[Information shown — start]

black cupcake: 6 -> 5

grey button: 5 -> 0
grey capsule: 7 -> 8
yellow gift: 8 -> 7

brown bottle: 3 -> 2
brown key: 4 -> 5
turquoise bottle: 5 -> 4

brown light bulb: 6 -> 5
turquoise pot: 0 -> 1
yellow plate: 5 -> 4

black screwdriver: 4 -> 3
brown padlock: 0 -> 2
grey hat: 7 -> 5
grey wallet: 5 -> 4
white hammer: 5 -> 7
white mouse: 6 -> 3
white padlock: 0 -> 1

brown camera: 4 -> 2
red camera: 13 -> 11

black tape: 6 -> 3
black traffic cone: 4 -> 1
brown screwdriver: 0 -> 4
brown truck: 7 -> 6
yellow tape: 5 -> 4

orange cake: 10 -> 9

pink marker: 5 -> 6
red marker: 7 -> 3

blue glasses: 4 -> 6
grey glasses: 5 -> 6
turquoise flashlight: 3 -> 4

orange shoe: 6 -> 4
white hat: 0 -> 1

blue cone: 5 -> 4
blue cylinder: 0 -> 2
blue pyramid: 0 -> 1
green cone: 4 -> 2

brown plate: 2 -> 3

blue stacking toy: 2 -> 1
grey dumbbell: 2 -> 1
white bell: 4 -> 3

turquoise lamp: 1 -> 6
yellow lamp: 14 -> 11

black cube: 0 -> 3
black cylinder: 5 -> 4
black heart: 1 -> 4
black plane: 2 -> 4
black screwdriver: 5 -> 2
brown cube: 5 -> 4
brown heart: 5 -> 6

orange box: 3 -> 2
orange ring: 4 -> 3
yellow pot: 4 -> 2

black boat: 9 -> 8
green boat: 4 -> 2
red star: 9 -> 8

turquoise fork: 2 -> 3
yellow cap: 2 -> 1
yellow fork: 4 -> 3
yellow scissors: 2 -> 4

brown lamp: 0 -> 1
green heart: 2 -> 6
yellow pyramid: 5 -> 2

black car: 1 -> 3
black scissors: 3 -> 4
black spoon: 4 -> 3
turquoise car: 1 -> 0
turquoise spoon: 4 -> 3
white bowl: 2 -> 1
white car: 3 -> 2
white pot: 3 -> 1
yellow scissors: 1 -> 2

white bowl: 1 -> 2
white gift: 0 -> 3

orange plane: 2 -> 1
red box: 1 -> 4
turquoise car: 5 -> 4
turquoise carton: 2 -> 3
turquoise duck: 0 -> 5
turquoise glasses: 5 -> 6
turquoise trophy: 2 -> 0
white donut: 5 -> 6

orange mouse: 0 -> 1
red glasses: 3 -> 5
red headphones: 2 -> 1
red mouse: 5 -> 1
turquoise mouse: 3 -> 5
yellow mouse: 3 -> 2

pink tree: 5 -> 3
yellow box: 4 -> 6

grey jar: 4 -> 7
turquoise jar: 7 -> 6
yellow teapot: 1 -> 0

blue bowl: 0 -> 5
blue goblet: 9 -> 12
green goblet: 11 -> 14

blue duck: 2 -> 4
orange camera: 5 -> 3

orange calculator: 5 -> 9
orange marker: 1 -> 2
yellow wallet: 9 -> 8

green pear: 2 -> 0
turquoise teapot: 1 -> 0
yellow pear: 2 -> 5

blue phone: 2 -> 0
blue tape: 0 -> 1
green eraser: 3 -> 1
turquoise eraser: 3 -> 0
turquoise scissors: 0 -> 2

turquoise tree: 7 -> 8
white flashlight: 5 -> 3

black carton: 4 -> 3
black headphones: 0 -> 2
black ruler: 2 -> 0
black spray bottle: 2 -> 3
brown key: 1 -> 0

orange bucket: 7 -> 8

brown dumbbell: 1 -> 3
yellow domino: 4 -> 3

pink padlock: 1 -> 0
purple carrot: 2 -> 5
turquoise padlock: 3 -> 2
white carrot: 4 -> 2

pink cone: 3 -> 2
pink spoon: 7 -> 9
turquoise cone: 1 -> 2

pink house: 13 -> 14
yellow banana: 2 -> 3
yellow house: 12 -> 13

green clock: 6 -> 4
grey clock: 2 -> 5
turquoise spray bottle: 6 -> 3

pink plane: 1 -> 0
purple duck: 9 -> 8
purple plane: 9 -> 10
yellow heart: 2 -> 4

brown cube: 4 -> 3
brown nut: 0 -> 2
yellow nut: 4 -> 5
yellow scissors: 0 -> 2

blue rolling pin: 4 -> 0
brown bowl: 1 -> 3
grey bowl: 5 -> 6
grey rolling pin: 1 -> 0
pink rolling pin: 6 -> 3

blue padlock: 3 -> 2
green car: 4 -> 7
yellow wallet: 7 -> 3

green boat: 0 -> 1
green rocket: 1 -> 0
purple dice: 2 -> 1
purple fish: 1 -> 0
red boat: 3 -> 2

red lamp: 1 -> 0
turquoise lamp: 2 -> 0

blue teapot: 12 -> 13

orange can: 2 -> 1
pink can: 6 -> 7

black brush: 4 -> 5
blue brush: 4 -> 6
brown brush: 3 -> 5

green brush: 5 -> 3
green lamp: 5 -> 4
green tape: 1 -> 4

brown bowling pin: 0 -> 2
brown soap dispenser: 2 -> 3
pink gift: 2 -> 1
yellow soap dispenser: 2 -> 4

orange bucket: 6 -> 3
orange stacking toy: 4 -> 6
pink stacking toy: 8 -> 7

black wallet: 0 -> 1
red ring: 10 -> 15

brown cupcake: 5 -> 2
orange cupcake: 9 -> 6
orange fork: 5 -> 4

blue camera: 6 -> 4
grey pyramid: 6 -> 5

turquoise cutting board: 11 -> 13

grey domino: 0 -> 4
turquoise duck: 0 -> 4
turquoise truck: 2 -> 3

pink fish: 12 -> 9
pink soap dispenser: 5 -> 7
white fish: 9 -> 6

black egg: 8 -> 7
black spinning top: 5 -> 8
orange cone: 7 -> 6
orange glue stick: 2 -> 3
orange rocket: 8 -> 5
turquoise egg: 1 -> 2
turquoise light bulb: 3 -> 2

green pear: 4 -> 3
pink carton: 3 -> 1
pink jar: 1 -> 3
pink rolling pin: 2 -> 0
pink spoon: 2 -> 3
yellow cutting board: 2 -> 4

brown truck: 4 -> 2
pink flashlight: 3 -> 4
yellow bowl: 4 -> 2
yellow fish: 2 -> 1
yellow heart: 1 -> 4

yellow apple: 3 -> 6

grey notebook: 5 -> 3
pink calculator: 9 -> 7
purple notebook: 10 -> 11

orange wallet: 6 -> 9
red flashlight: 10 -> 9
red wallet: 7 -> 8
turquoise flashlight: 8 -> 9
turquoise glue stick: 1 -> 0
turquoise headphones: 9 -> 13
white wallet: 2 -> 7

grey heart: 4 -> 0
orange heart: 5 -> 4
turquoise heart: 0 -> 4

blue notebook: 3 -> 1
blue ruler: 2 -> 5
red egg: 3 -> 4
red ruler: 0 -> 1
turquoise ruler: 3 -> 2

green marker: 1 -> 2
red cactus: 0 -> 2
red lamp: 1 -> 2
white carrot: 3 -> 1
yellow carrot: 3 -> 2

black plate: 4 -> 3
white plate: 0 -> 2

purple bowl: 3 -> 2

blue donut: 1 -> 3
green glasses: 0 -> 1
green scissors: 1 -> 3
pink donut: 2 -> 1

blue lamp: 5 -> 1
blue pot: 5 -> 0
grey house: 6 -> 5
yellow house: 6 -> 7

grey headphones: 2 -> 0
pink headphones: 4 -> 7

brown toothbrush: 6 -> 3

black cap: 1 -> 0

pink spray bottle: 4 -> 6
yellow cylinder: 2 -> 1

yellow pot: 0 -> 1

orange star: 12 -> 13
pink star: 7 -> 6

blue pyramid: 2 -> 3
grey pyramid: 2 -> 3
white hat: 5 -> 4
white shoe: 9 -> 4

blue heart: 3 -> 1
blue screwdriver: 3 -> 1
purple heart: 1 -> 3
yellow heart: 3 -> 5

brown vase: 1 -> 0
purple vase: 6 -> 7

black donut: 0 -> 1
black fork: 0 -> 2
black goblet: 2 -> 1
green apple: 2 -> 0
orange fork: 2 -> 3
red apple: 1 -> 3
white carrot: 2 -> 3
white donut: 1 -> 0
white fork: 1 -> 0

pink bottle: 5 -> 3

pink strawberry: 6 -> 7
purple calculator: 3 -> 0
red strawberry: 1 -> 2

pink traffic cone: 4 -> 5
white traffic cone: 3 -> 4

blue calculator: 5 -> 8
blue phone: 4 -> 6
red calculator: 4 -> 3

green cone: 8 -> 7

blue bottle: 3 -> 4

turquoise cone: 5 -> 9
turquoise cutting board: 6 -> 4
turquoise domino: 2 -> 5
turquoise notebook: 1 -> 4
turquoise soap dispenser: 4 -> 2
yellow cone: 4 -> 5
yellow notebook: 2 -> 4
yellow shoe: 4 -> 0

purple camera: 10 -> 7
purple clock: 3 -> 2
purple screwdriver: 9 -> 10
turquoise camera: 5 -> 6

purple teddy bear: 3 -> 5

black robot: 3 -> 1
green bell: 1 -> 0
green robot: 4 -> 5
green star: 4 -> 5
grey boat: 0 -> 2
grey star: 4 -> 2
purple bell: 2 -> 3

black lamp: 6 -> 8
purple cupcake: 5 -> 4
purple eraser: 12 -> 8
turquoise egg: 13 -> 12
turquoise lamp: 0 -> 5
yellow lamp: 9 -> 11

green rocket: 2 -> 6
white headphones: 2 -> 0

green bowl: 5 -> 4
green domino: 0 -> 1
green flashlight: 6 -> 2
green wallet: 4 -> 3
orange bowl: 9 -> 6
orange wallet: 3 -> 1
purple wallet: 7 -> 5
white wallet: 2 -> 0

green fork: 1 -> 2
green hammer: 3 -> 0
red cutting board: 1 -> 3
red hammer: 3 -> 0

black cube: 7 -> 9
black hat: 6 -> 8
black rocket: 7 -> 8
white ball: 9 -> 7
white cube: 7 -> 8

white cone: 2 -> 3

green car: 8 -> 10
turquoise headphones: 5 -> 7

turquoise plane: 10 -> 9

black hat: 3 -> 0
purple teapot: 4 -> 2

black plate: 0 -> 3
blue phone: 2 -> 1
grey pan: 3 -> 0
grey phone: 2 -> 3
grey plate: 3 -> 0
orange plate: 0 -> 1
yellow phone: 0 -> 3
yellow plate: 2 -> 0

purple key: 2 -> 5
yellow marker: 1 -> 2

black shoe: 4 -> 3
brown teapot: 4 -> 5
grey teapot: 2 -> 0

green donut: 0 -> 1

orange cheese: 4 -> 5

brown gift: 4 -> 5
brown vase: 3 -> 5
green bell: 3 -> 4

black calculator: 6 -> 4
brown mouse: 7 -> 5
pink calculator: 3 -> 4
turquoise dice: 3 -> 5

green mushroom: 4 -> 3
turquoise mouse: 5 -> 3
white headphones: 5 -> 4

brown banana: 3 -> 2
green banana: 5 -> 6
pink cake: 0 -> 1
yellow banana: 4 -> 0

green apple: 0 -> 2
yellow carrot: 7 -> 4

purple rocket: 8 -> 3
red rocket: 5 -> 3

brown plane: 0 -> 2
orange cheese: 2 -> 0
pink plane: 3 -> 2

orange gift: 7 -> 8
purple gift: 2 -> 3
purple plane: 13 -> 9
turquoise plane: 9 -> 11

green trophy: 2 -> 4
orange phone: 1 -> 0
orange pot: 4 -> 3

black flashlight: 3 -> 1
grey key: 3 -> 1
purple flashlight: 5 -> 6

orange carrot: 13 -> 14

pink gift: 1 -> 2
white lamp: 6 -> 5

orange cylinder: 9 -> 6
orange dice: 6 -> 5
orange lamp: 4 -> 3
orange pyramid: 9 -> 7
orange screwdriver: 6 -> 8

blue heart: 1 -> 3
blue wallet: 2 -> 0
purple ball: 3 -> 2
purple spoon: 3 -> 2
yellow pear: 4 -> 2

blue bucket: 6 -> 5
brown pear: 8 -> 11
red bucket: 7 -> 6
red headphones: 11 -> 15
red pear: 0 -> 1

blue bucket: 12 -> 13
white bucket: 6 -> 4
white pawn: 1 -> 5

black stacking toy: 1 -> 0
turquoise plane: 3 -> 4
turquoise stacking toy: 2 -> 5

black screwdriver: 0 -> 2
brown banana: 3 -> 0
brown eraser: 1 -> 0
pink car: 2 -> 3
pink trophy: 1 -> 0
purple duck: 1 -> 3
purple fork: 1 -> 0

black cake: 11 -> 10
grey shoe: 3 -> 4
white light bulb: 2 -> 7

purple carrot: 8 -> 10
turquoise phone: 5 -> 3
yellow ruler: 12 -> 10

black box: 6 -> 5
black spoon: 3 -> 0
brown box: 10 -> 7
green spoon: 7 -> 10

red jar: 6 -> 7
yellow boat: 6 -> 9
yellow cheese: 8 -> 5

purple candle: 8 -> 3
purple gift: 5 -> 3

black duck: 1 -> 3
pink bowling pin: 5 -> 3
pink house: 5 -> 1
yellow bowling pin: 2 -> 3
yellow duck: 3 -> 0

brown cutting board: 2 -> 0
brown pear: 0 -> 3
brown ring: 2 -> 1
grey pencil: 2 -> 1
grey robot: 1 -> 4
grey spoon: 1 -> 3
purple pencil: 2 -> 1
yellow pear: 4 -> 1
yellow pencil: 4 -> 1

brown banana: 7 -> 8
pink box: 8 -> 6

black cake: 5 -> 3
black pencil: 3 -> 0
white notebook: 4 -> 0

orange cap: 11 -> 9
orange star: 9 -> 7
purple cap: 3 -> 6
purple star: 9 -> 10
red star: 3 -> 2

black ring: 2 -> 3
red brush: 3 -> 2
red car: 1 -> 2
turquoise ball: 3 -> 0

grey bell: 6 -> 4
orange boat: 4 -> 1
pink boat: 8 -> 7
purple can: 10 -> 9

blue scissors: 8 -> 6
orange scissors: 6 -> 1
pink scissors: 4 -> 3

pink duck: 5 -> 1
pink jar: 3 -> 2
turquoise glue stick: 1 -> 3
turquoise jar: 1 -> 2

[Information shown — finish]

What needs to be done =
With the first line being the one containing "yellow scissors: 1 -> 2" and the last line the one containing "pink tree: 5 -> 3", transcribe exactly the lines above that fall in that range.

Answer box =
yellow scissors: 1 -> 2

white bowl: 1 -> 2
white gift: 0 -> 3

orange plane: 2 -> 1
red box: 1 -> 4
turquoise car: 5 -> 4
turquoise carton: 2 -> 3
turquoise duck: 0 -> 5
turquoise glasses: 5 -> 6
turquoise trophy: 2 -> 0
white donut: 5 -> 6

orange mouse: 0 -> 1
red glasses: 3 -> 5
red headphones: 2 -> 1
red mouse: 5 -> 1
turquoise mouse: 3 -> 5
yellow mouse: 3 -> 2

pink tree: 5 -> 3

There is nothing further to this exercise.